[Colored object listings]
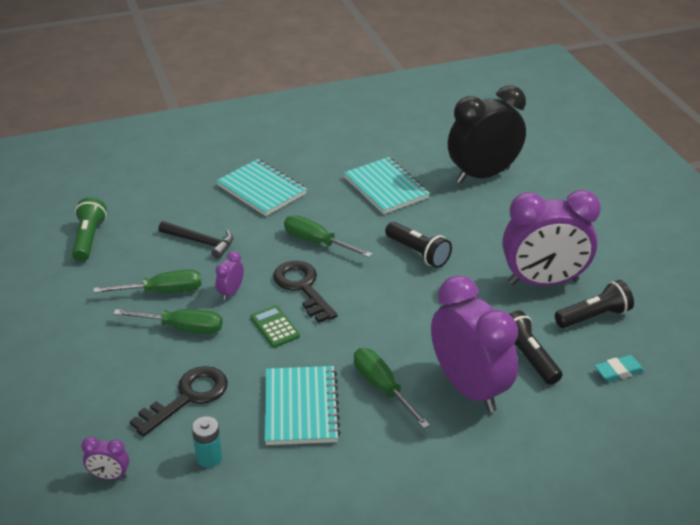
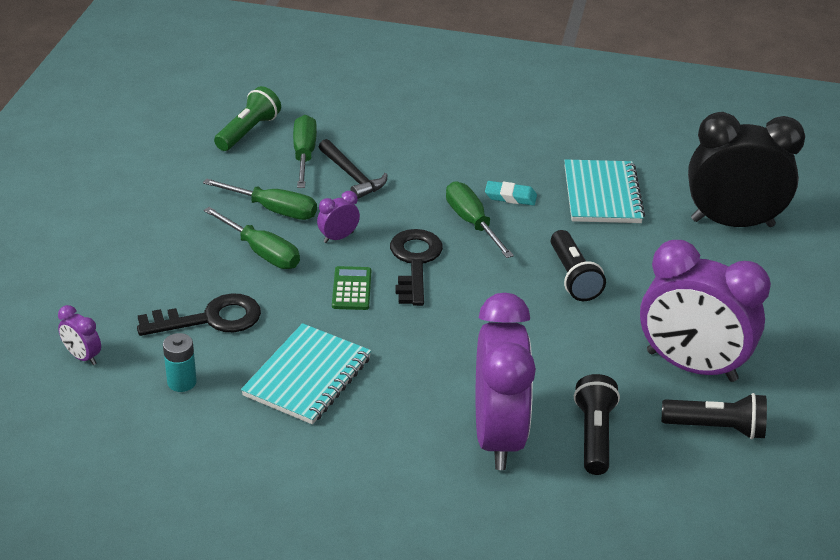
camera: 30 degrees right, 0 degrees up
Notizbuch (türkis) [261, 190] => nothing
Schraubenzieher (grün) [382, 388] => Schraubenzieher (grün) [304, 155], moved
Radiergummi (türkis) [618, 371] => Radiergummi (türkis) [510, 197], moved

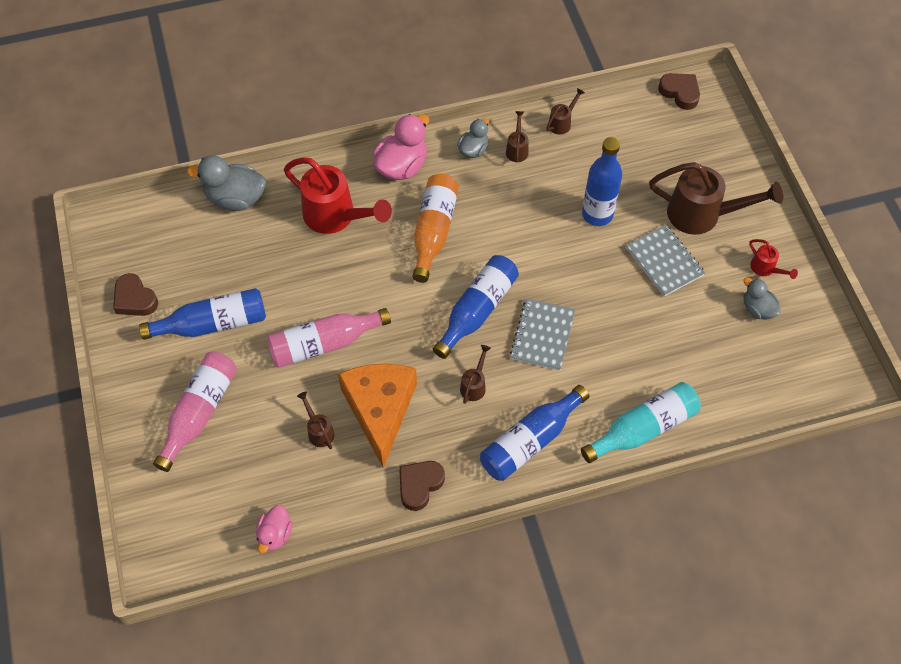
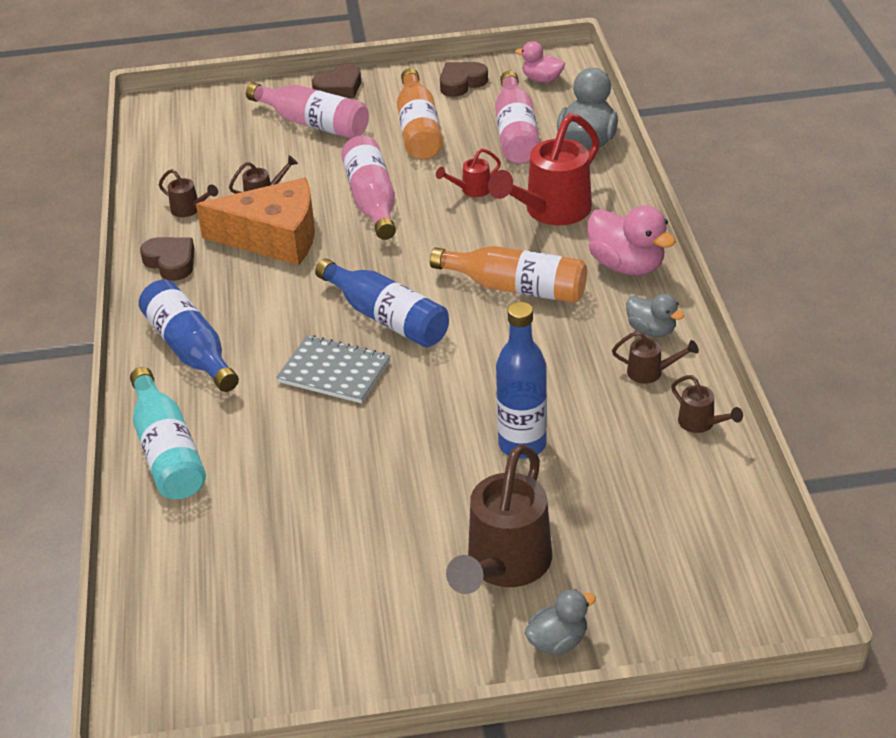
camera: 100 degrees right, 20 degrees down
Herz (braun) [680, 93] => Herz (braun) [339, 87], moved
Notizbuch (grau) [664, 261] => nothing
Gießkanne (rot) [765, 269] => Gießkanne (rot) [471, 190], moved
Ente (grau) [757, 309] => Ente (grau) [557, 641], moved
Flasche (blau) [213, 324] => Flasche (orange) [418, 129]
Gießkanne (braun) [474, 385] => Gießkanne (braun) [189, 210], moved
Ente (rosa) [275, 534] => Ente (rosa) [542, 79], moved
nothing => Flasche (rosa) [516, 133]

**Work required:**
All lines of the data that hold "moved" need to be copied.

**Task result:**
Schraubenzieher (grün) [382, 388] => Schraubenzieher (grün) [304, 155], moved
Radiergummi (türkis) [618, 371] => Radiergummi (türkis) [510, 197], moved
Herz (braun) [680, 93] => Herz (braun) [339, 87], moved
Gießkanne (rot) [765, 269] => Gießkanne (rot) [471, 190], moved
Ente (grau) [757, 309] => Ente (grau) [557, 641], moved
Gießkanne (braun) [474, 385] => Gießkanne (braun) [189, 210], moved
Ente (rosa) [275, 534] => Ente (rosa) [542, 79], moved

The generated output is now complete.